## The records:
++++++++++
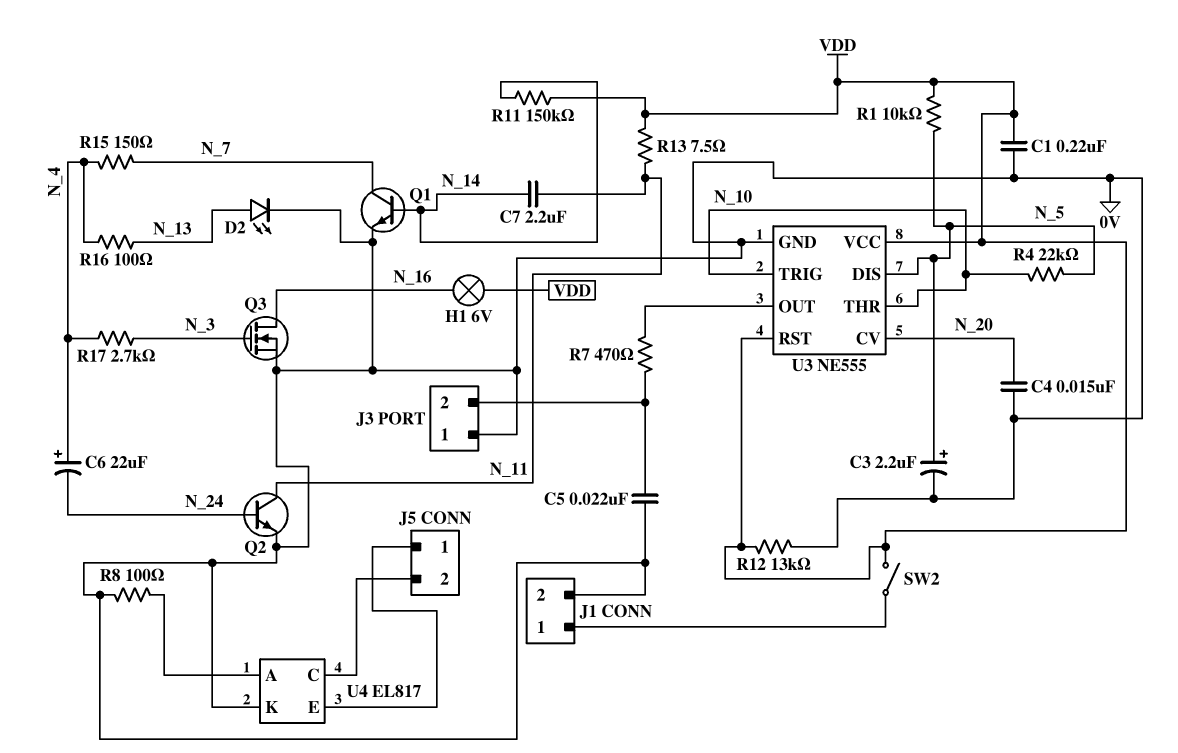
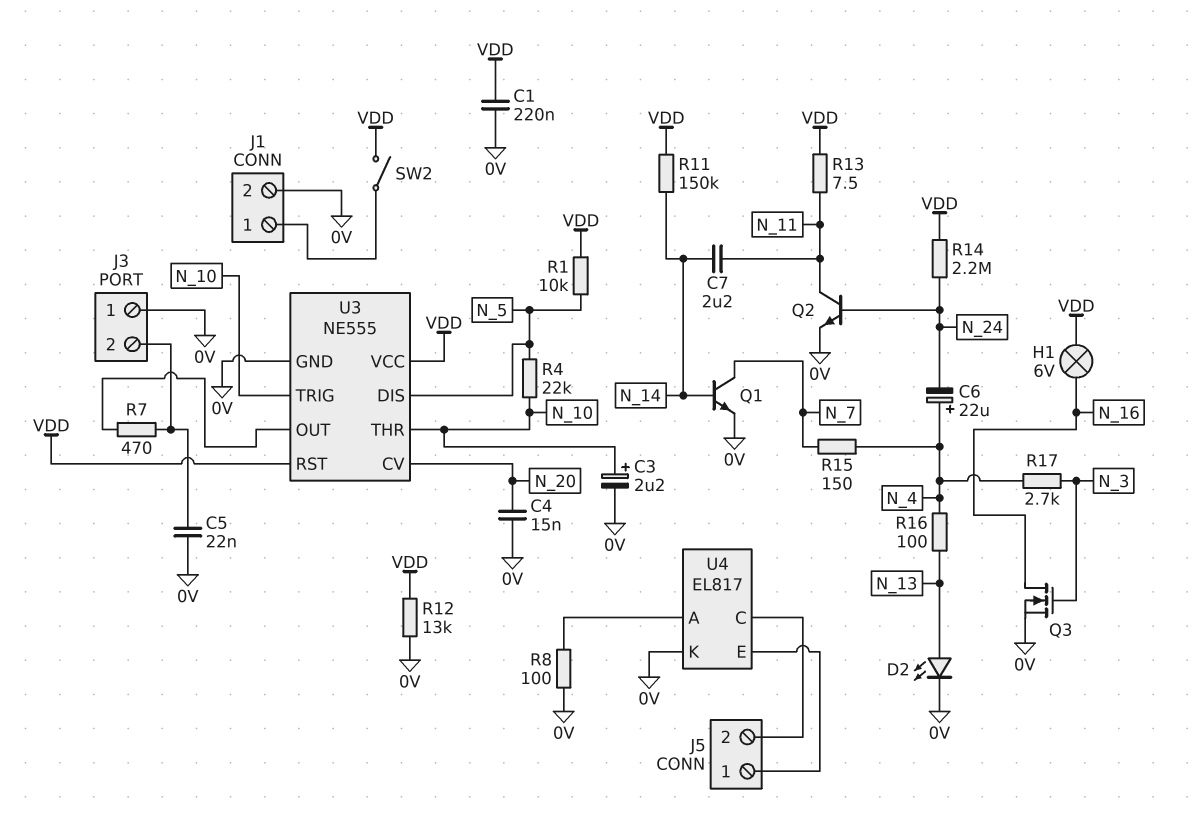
C3: 2.2uF (plus N_5, minus 0V) -> 2.2uF (plus N_10, minus 0V)
R14: none -> 2.2M (N_24, VDD)

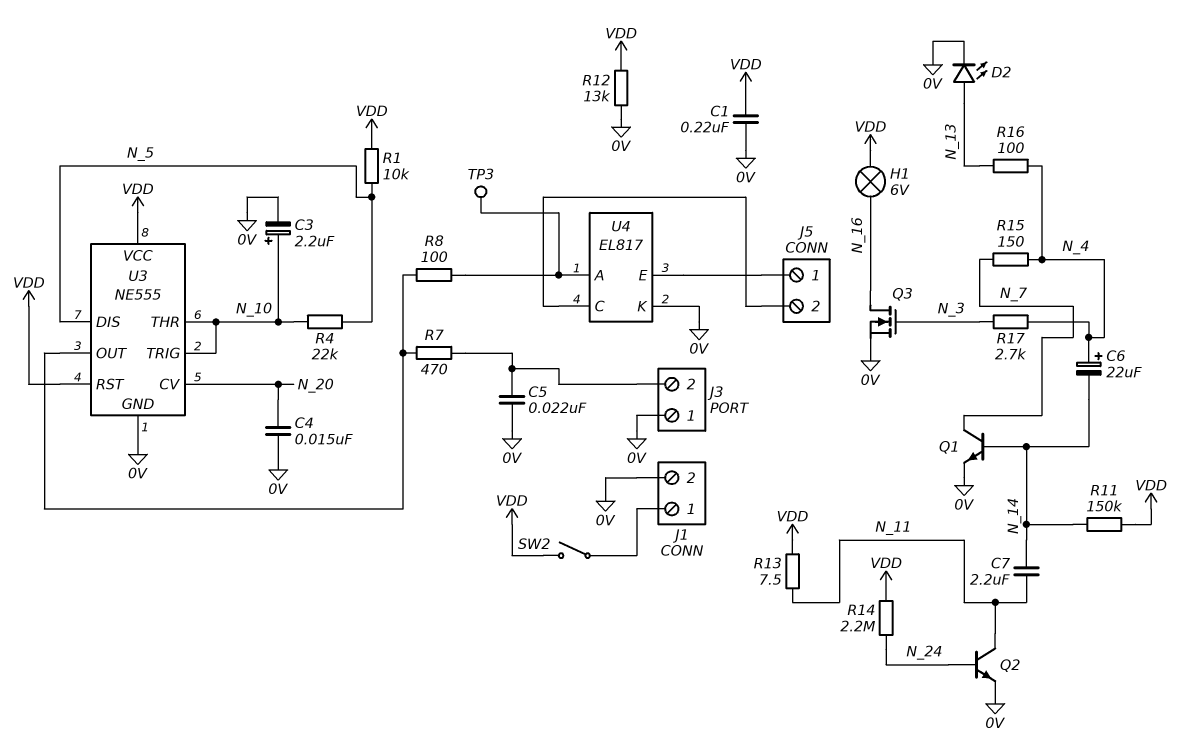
C6: 22uF (plus N_4, minus N_24) -> 22uF (plus N_4, minus N_14)
R8: 100 (0V, U4/A) -> 100 (U3/OUT, U4/A)
TP3: none -> test point (U4/A)

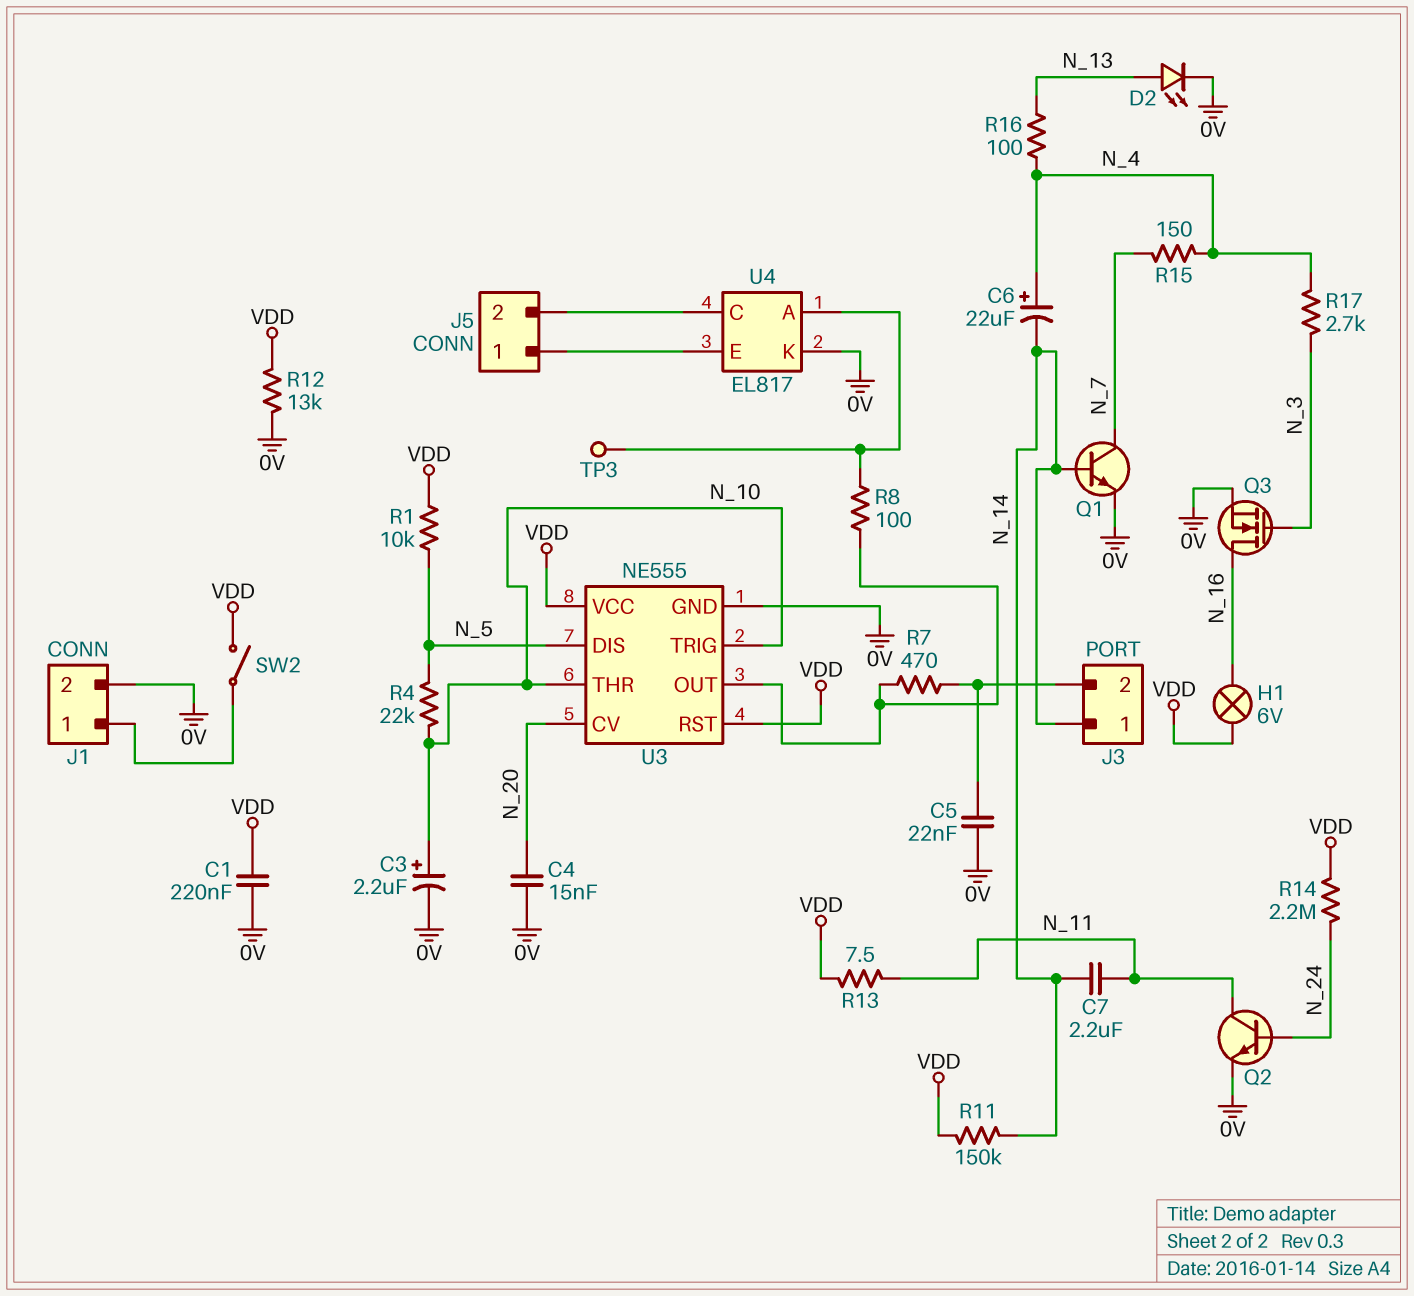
J3 pin 1: 0V -> N_14

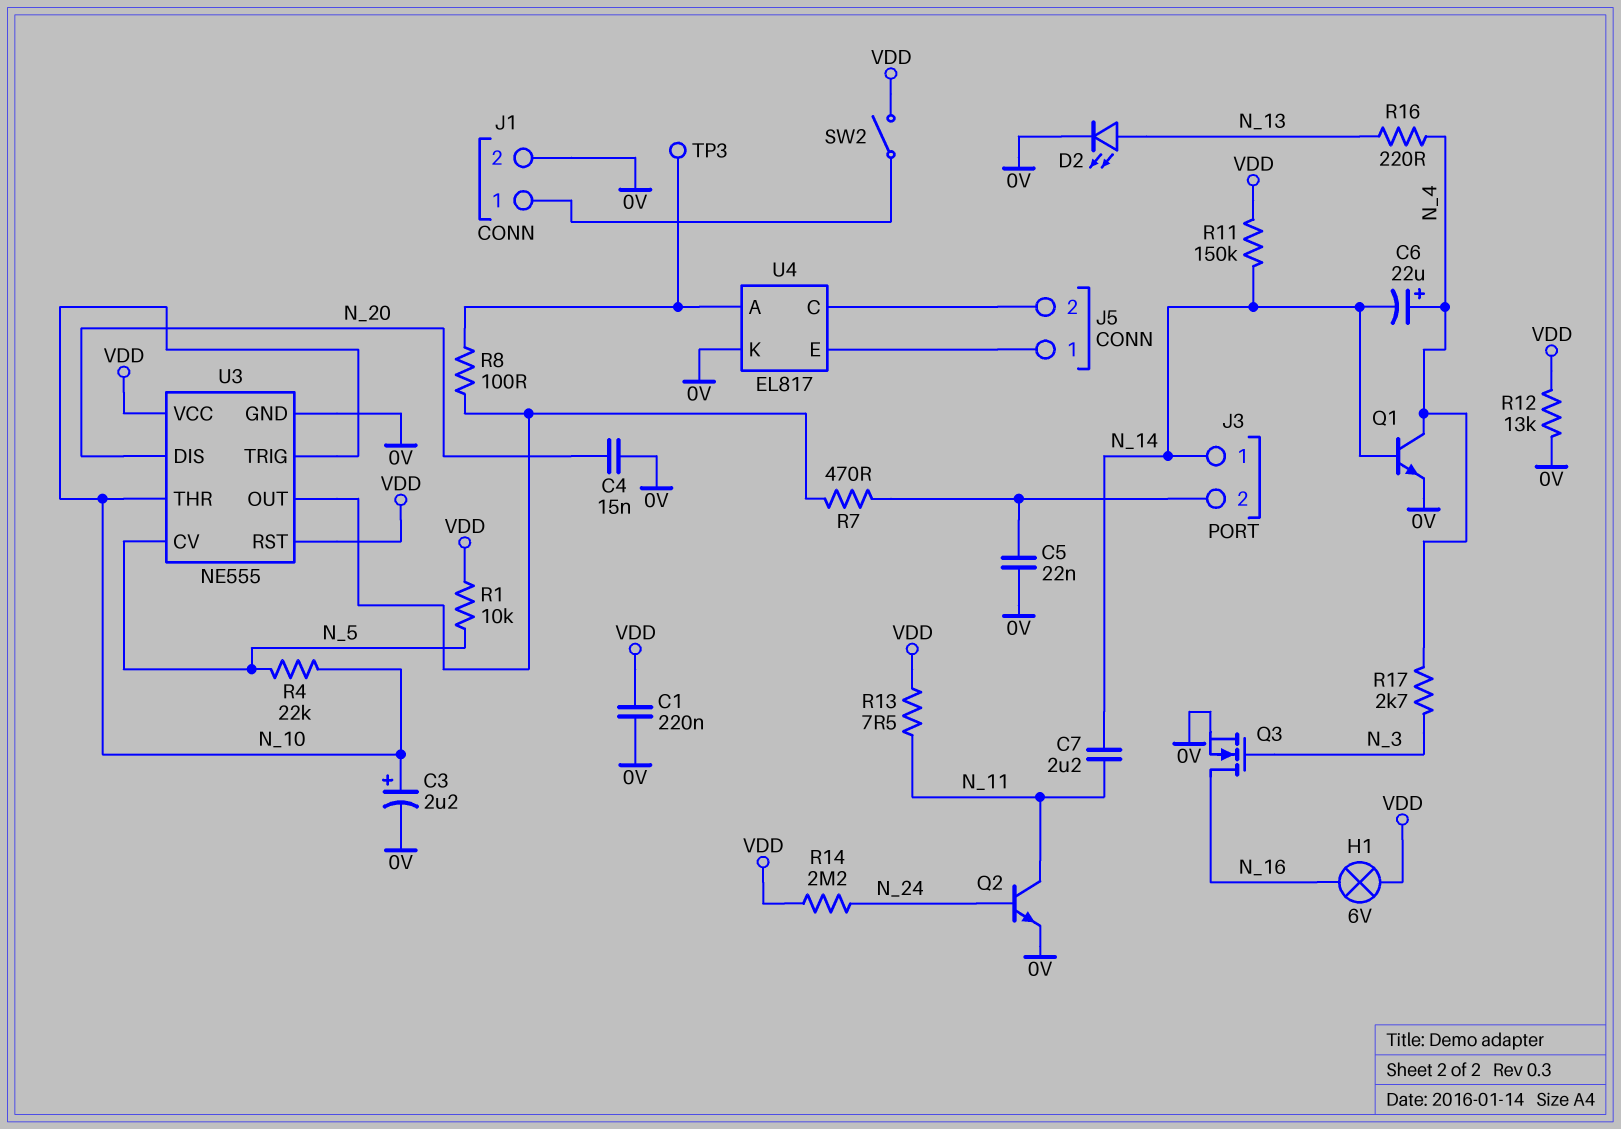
Q1: NPN (B N_14, C N_7, E 0V) -> NPN (B N_14, C N_4, E 0V)
R15: 150 (N_4, N_7) -> none
R16: 100 (N_4, N_13) -> 220 (N_4, N_13)
U3 pin CV: N_20 -> N_5
U3 pin DIS: N_5 -> N_20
++++++++++
## Exercise requirements:
With the images omitted, return the full material exactly.

## Answer for the task:
C3: 2.2uF (plus N_5, minus 0V) -> 2.2uF (plus N_10, minus 0V)
R14: none -> 2.2M (N_24, VDD)

C6: 22uF (plus N_4, minus N_24) -> 22uF (plus N_4, minus N_14)
R8: 100 (0V, U4/A) -> 100 (U3/OUT, U4/A)
TP3: none -> test point (U4/A)

J3 pin 1: 0V -> N_14

Q1: NPN (B N_14, C N_7, E 0V) -> NPN (B N_14, C N_4, E 0V)
R15: 150 (N_4, N_7) -> none
R16: 100 (N_4, N_13) -> 220 (N_4, N_13)
U3 pin CV: N_20 -> N_5
U3 pin DIS: N_5 -> N_20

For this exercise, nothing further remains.